— Work to complete —
Return the entries below word for word; no images should appear in the copy.

— Given data —

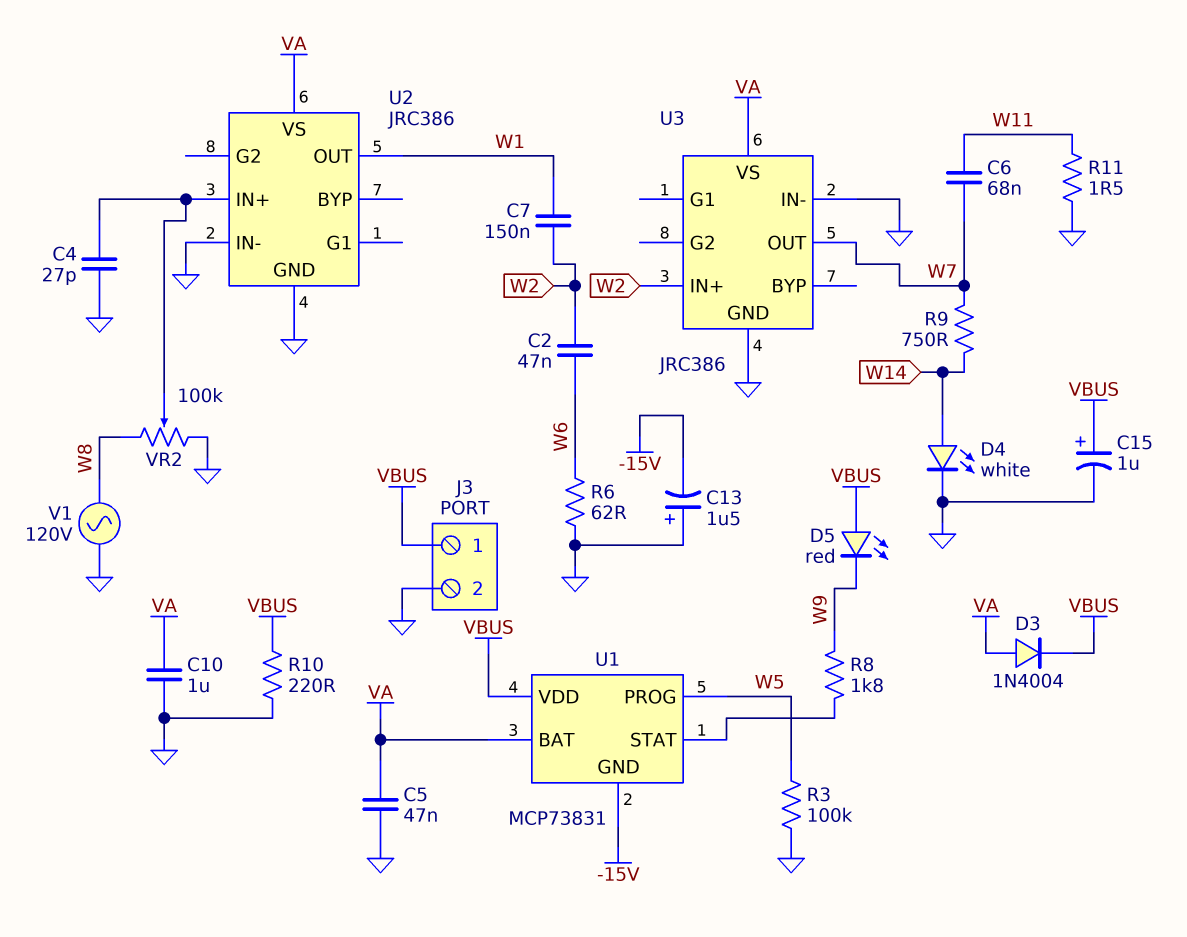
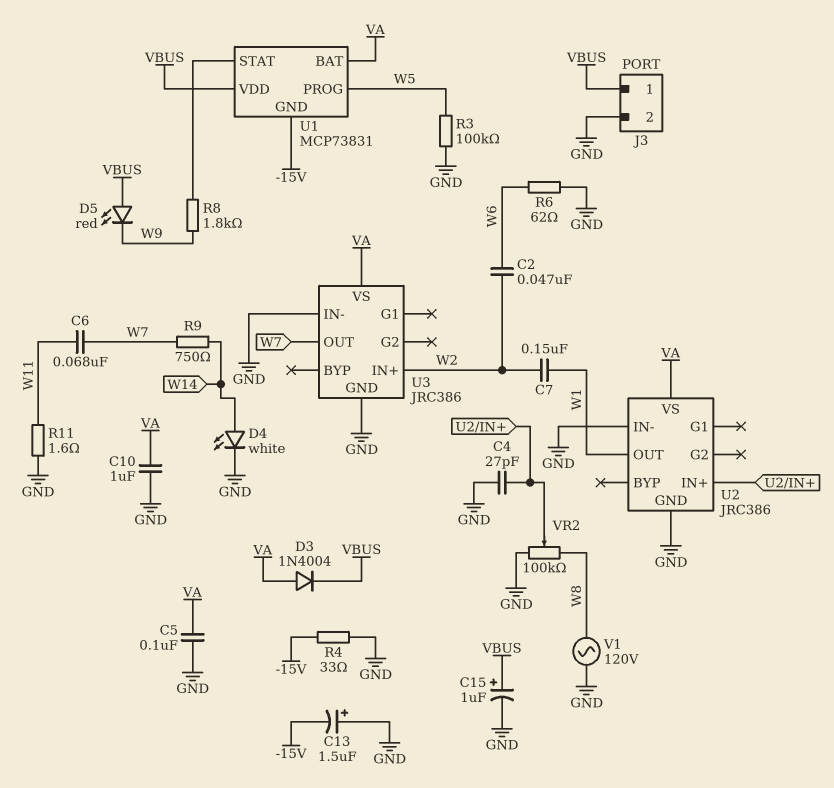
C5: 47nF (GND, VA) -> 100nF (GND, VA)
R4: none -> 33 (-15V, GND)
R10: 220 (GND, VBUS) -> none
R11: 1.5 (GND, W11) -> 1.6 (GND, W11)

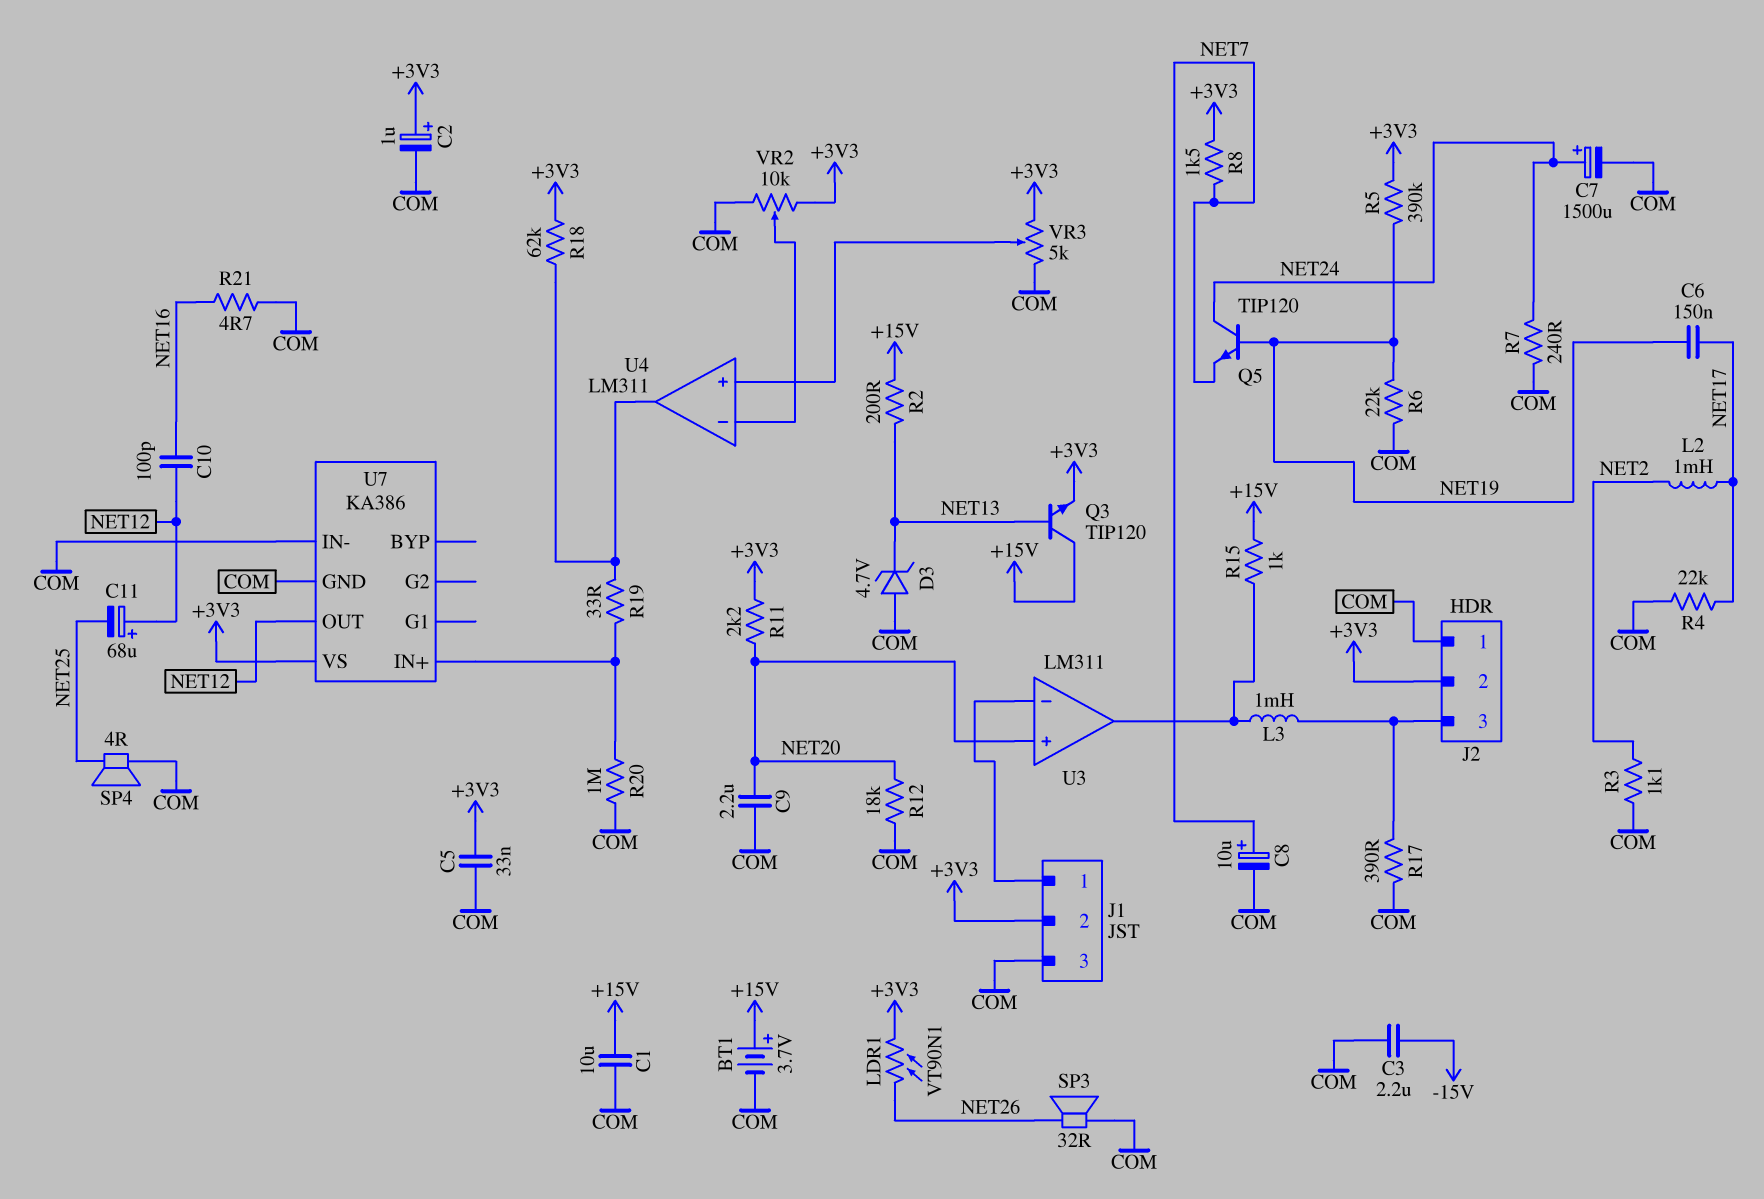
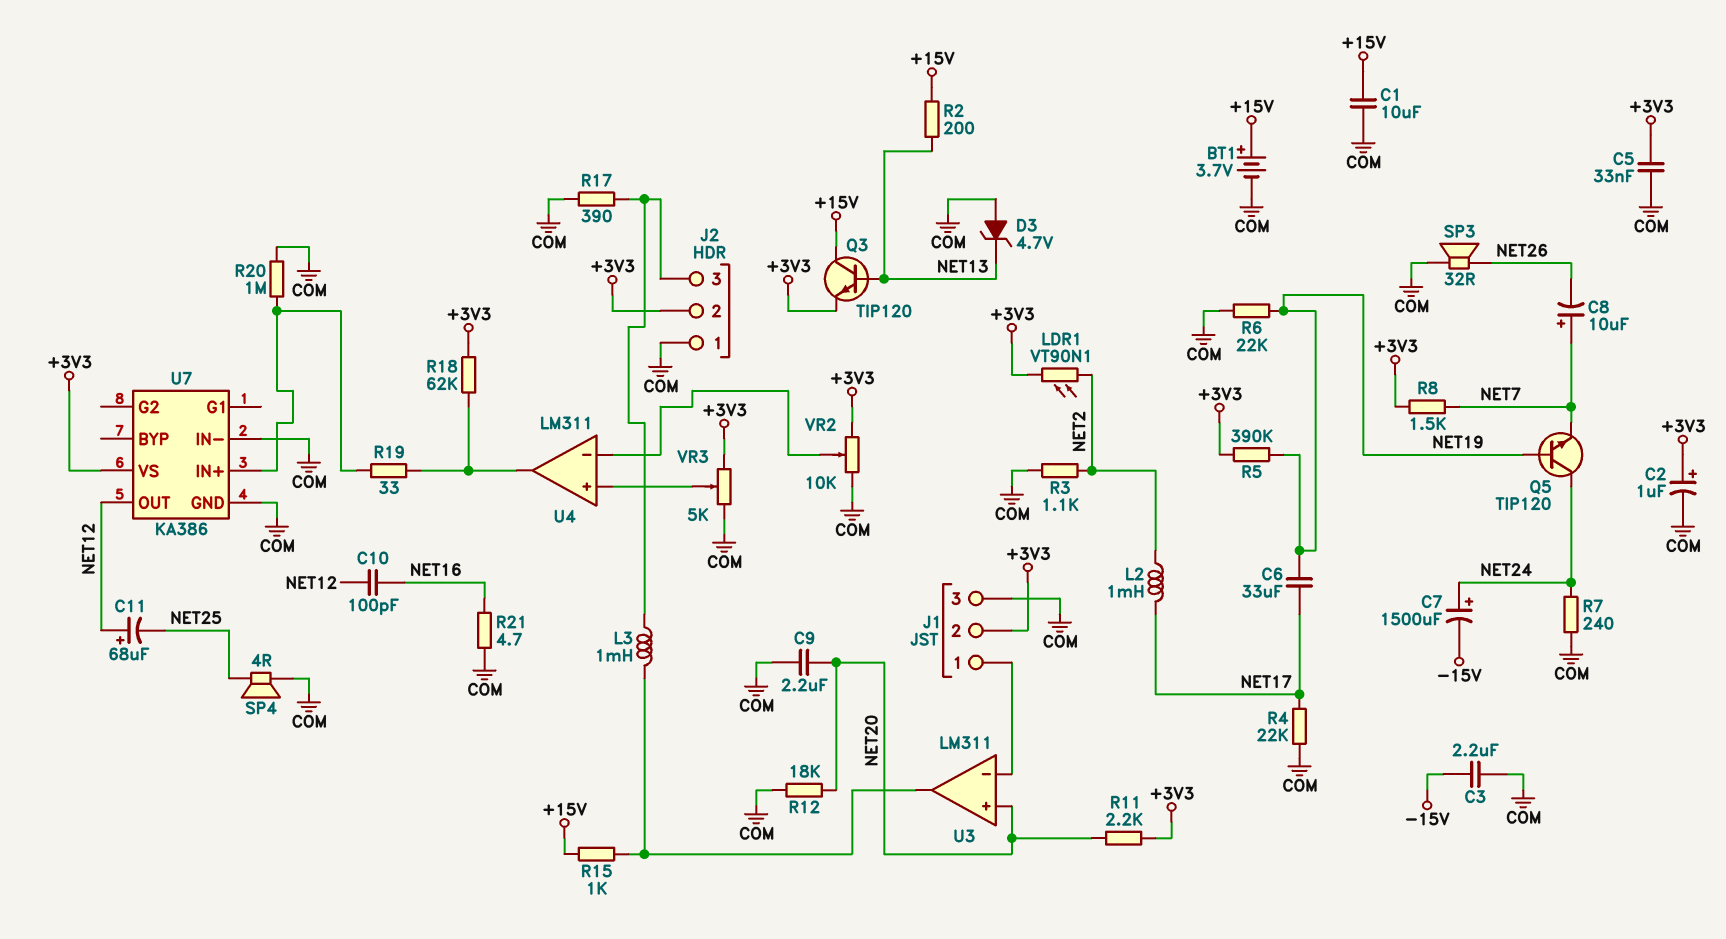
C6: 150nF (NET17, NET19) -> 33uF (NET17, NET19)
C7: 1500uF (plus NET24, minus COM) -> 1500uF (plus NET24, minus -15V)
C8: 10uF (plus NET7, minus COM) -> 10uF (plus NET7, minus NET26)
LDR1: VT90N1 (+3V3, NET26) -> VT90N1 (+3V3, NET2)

— Result of the task —
C5: 47nF (GND, VA) -> 100nF (GND, VA)
R4: none -> 33 (-15V, GND)
R10: 220 (GND, VBUS) -> none
R11: 1.5 (GND, W11) -> 1.6 (GND, W11)

C6: 150nF (NET17, NET19) -> 33uF (NET17, NET19)
C7: 1500uF (plus NET24, minus COM) -> 1500uF (plus NET24, minus -15V)
C8: 10uF (plus NET7, minus COM) -> 10uF (plus NET7, minus NET26)
LDR1: VT90N1 (+3V3, NET26) -> VT90N1 (+3V3, NET2)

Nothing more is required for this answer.